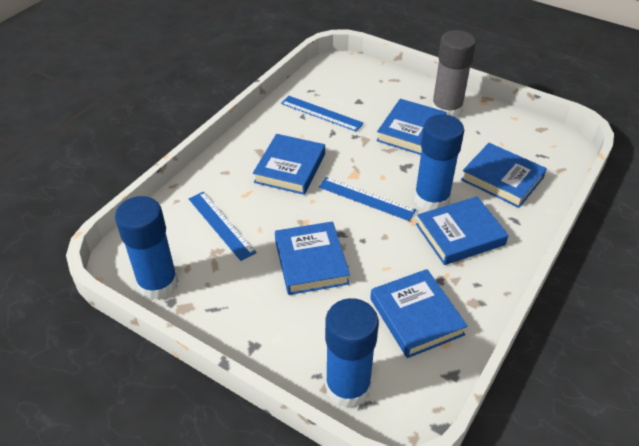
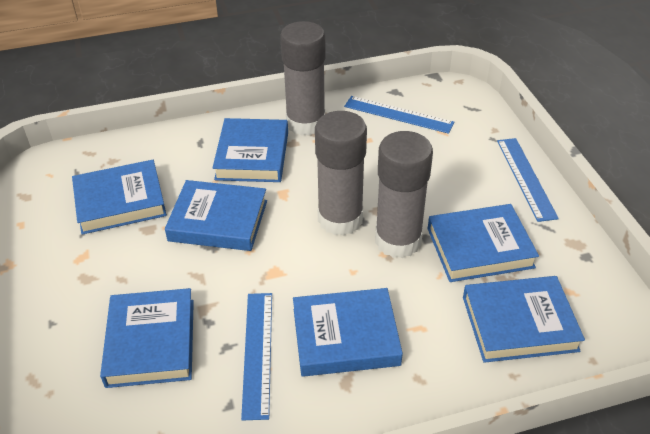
blue book: 6 -> 7
blue glue stick: 3 -> 0
grey glue stick: 1 -> 3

*EXERCISE PROMPT*: Repeat the material line for line. Pictures stay out of the copy.

*SOLUTION TO THIS TASK*:
blue book: 6 -> 7
blue glue stick: 3 -> 0
grey glue stick: 1 -> 3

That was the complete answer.